I'd like every line in the following listing that holds "grey" copied.

* **INFORMATION PROVIDED**
-----
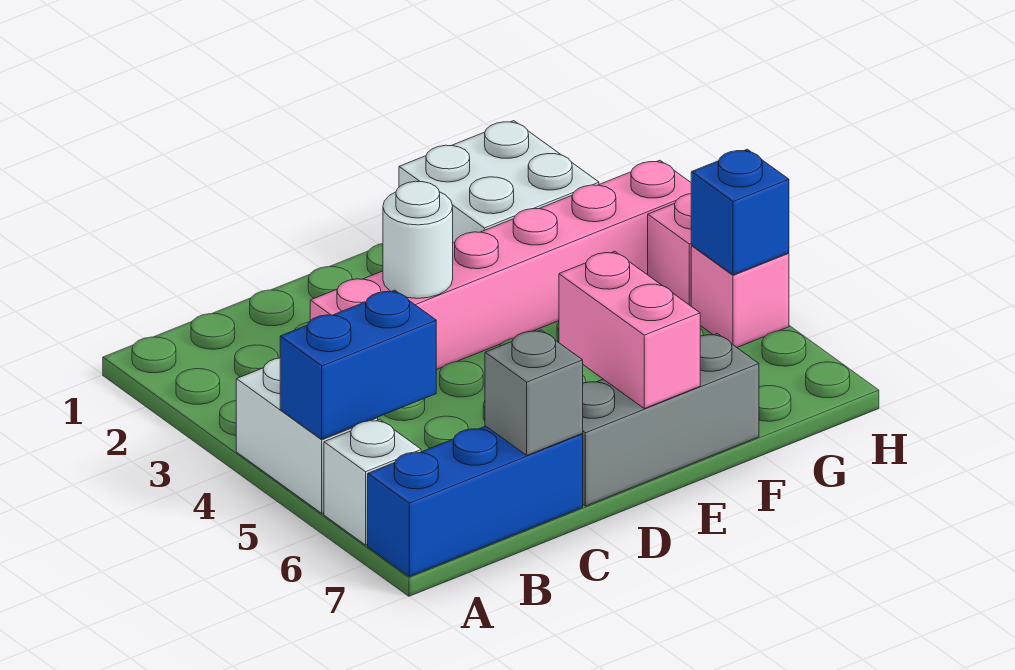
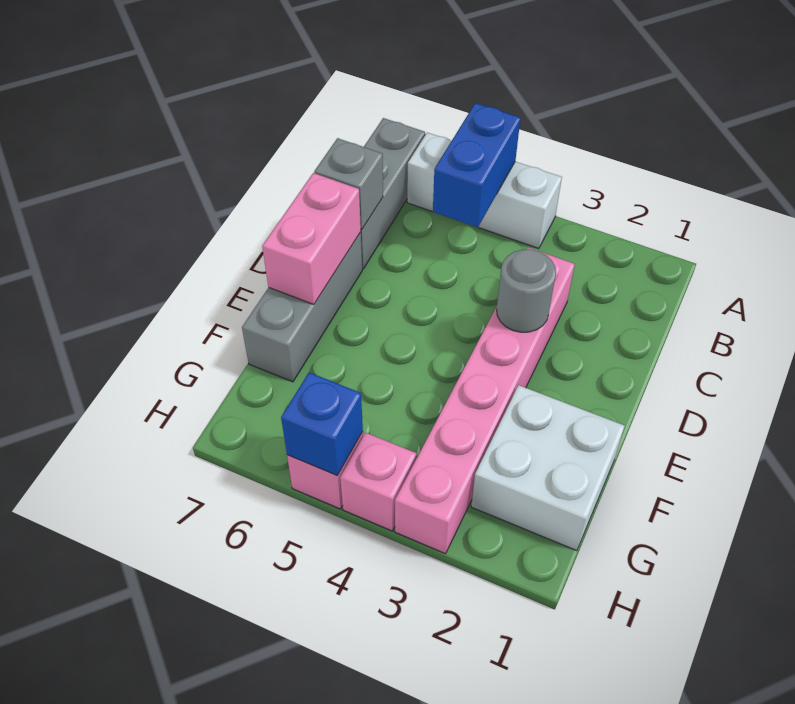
blue brick A7:C7 level 1 -> grey brick A7:C7 level 1
white round brick D3 level 2 -> grey round brick D3 level 2
pink brick E6:E7 level 2 -> pink brick D7:E7 level 2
-----
* **ANSWER**
blue brick A7:C7 level 1 -> grey brick A7:C7 level 1
white round brick D3 level 2 -> grey round brick D3 level 2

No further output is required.